■ ABOUT THIS EXERCISE ■
The records that follow are to be transcribed in full, leaving out each picture.

Coordinate-based change listings
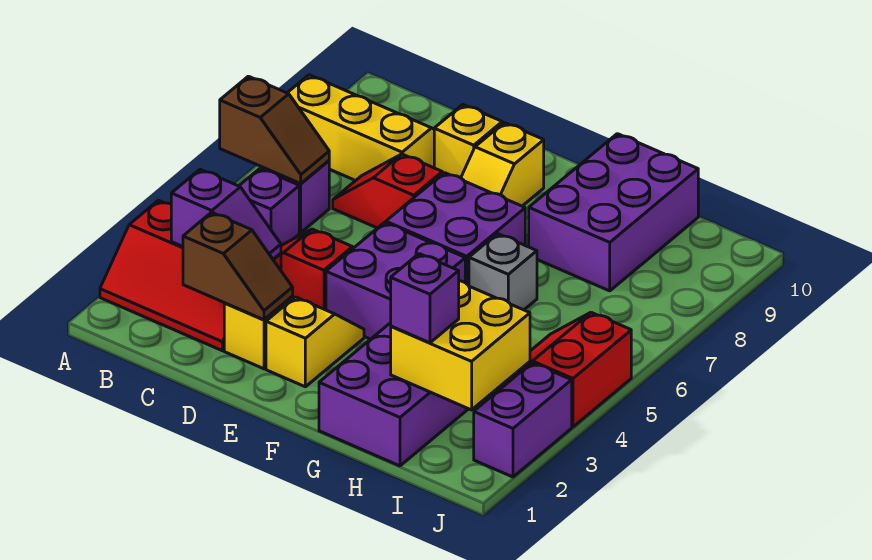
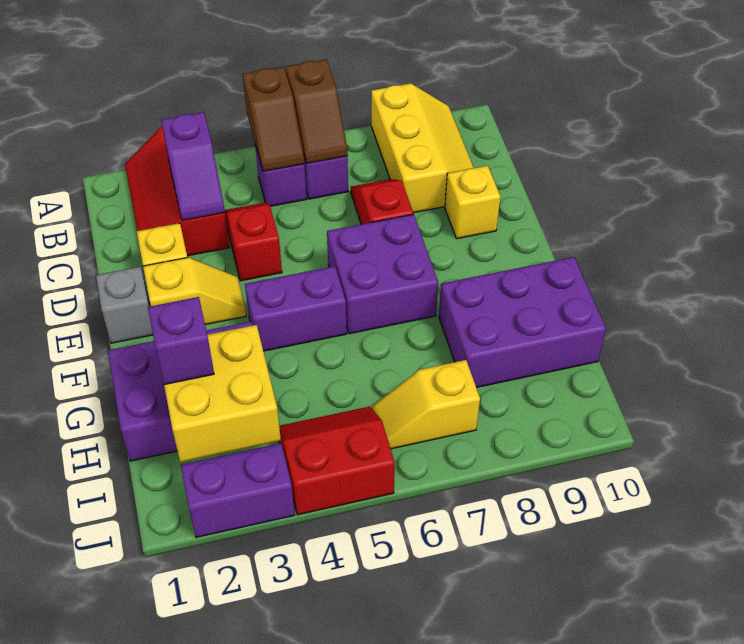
brown slope C2:D2 level 2 top C -> brown slope A5:B5 level 2 top A
purple brick E4:F5 level 1 -> purple brick F4:F5 level 1
yellow slope E8:E9 level 1 top 9 -> yellow slope I6:I7 level 1 top 7
grey brick G6 level 1 -> grey brick E1 level 1

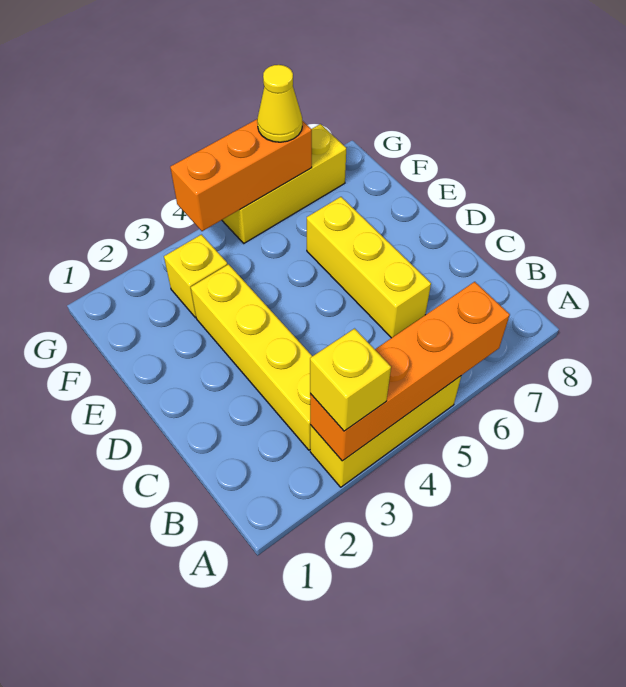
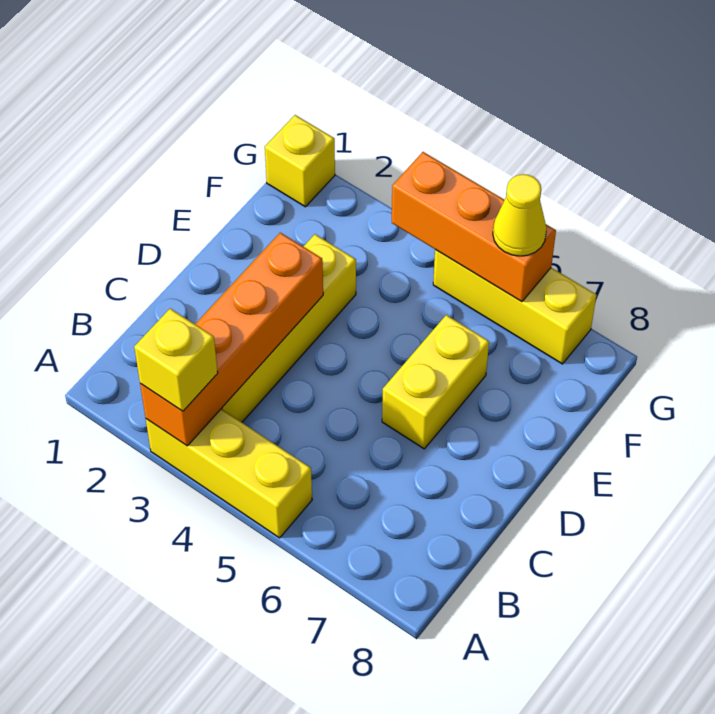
orange brick A3:A6 level 2 -> orange brick A3:D3 level 2
yellow brick C6:E6 level 1 -> yellow brick D6:E6 level 1
yellow brick F3 level 1 -> yellow brick G1 level 1

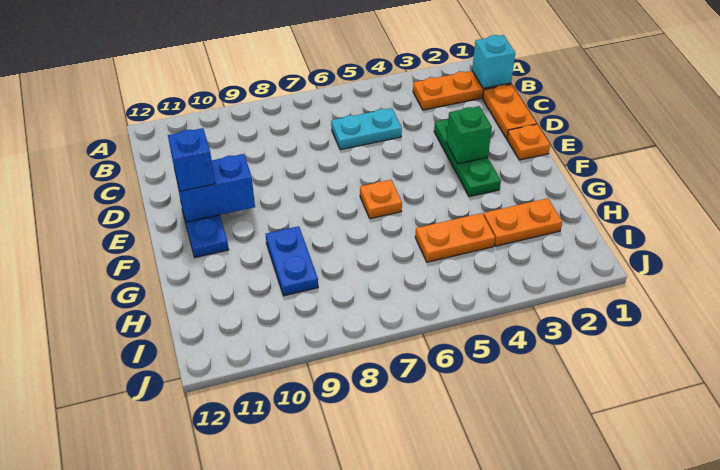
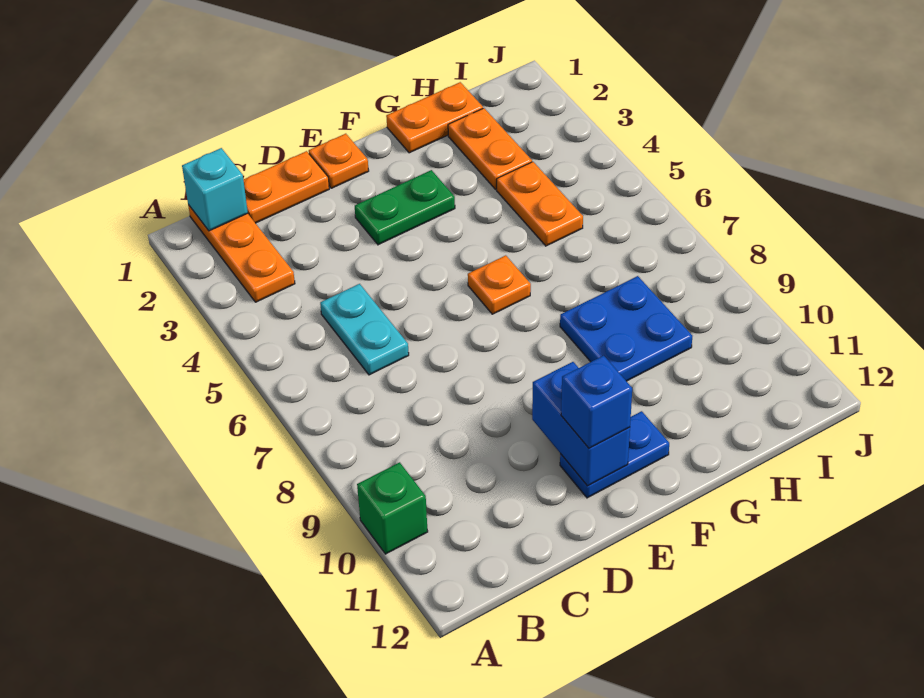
green plate D3:F3 level 1 -> green plate E3:F3 level 1
green brick E3 level 2 -> green brick A10 level 1
none -> orange plate G1:H1 level 1
blue plate G9:H9 level 1 -> blue plate G8:H9 level 1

■ OUTPUT FOR THIS TASK ■
brown slope C2:D2 level 2 top C -> brown slope A5:B5 level 2 top A
purple brick E4:F5 level 1 -> purple brick F4:F5 level 1
yellow slope E8:E9 level 1 top 9 -> yellow slope I6:I7 level 1 top 7
grey brick G6 level 1 -> grey brick E1 level 1

orange brick A3:A6 level 2 -> orange brick A3:D3 level 2
yellow brick C6:E6 level 1 -> yellow brick D6:E6 level 1
yellow brick F3 level 1 -> yellow brick G1 level 1

green plate D3:F3 level 1 -> green plate E3:F3 level 1
green brick E3 level 2 -> green brick A10 level 1
none -> orange plate G1:H1 level 1
blue plate G9:H9 level 1 -> blue plate G8:H9 level 1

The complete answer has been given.